§ EXERCISE INSTRUCTIONS:
List every line of the items below that contains the string "major".

§ TASK DATA:
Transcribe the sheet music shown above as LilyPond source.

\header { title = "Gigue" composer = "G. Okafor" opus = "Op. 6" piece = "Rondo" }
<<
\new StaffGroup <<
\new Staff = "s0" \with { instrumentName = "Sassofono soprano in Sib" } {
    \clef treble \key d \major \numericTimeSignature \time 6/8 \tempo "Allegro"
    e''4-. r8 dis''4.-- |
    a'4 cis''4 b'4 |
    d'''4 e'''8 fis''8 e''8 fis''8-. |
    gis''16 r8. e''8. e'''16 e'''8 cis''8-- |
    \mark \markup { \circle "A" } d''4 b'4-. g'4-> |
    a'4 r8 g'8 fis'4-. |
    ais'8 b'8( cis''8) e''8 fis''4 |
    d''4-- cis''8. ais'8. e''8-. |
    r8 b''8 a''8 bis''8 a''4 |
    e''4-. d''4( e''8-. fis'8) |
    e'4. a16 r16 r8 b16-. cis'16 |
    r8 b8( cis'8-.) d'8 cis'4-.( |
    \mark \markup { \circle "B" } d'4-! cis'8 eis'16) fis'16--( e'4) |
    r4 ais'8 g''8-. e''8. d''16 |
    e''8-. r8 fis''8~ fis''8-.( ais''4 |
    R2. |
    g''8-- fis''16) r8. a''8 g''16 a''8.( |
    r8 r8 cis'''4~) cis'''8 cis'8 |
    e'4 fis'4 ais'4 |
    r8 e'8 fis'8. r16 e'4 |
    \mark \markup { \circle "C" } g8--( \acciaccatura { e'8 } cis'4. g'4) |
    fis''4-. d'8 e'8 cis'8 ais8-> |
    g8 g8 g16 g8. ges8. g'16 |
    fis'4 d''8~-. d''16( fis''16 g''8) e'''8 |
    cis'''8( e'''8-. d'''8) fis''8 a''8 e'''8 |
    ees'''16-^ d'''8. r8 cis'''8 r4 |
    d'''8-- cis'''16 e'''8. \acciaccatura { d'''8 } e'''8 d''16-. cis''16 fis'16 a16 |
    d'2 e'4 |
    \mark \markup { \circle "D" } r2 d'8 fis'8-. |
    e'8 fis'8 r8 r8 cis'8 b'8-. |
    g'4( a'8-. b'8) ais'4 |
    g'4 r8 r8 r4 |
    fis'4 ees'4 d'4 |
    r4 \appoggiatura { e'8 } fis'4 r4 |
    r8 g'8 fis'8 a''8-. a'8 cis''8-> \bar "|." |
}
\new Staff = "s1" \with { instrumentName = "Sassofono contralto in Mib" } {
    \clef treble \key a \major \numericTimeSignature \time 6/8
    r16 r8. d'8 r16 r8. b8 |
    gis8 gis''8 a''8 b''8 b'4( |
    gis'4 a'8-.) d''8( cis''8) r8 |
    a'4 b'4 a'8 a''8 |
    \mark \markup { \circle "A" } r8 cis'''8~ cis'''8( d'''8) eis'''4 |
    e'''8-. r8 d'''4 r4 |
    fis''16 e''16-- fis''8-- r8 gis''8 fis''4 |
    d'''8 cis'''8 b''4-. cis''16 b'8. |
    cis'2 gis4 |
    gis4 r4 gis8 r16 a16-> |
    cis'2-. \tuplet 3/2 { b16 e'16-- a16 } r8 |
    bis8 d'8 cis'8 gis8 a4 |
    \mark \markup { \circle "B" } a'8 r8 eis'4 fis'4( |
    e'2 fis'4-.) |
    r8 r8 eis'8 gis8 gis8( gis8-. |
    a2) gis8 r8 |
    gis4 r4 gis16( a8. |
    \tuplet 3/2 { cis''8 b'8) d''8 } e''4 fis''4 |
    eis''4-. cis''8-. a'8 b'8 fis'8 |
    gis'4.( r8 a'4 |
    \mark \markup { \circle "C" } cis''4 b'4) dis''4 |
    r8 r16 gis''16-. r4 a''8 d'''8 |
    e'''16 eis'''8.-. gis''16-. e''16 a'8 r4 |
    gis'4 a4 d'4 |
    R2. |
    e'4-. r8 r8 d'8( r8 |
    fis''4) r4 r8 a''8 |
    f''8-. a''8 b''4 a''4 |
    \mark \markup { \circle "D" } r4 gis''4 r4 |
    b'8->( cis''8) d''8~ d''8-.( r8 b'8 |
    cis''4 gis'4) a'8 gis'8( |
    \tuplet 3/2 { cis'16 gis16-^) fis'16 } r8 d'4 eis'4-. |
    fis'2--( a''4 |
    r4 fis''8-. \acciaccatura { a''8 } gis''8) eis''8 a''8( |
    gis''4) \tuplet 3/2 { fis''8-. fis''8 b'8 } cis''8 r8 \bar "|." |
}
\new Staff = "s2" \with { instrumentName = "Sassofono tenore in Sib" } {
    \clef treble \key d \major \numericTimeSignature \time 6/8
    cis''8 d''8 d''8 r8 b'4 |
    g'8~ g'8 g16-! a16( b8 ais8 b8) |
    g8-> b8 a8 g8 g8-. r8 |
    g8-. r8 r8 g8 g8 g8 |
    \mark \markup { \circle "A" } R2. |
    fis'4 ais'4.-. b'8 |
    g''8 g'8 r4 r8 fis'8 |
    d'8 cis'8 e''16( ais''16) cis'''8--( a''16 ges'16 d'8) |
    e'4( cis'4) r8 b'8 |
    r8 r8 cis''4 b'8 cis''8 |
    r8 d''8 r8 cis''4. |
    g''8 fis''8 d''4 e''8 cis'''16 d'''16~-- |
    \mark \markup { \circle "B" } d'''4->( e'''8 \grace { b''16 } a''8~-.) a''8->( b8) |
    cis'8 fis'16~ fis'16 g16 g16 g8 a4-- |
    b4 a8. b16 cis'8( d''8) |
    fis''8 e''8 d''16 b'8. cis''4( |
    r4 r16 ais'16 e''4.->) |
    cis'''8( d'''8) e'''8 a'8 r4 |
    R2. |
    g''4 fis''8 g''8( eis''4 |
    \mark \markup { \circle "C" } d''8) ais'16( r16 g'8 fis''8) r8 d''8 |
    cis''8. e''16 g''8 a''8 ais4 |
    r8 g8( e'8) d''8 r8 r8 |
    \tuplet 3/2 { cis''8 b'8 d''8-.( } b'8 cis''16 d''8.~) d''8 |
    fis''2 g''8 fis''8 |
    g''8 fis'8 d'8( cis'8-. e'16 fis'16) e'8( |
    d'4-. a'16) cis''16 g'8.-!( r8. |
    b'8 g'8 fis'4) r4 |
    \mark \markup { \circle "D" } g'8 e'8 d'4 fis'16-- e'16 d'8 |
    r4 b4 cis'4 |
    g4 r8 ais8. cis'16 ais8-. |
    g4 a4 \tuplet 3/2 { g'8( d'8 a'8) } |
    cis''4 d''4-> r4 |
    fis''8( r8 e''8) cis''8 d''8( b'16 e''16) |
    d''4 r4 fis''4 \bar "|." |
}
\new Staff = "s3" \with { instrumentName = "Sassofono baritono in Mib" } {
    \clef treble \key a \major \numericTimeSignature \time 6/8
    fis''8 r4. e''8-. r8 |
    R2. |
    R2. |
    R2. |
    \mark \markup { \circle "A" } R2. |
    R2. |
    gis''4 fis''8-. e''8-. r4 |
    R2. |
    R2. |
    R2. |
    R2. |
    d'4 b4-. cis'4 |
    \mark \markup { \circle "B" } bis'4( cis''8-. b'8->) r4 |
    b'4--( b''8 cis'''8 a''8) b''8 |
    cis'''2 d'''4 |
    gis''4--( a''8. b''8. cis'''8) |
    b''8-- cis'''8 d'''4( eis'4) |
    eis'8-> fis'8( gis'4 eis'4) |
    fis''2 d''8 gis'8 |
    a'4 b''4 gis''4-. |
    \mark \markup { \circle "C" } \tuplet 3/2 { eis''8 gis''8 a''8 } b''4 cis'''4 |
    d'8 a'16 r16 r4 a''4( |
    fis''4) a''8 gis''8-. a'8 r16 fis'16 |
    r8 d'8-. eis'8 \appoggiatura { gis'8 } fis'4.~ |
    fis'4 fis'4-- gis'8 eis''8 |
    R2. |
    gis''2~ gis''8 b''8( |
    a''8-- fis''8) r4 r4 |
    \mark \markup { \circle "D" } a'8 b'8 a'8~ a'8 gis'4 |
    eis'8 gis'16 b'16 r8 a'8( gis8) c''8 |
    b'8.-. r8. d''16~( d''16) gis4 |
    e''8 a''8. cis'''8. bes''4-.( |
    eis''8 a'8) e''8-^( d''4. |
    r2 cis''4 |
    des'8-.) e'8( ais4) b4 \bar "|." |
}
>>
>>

§ EXERCISE SOLUTION:
    \clef treble \key d \major \numericTimeSignature \time 6/8 \tempo "Allegro"
    \clef treble \key a \major \numericTimeSignature \time 6/8
    \clef treble \key d \major \numericTimeSignature \time 6/8
    \clef treble \key a \major \numericTimeSignature \time 6/8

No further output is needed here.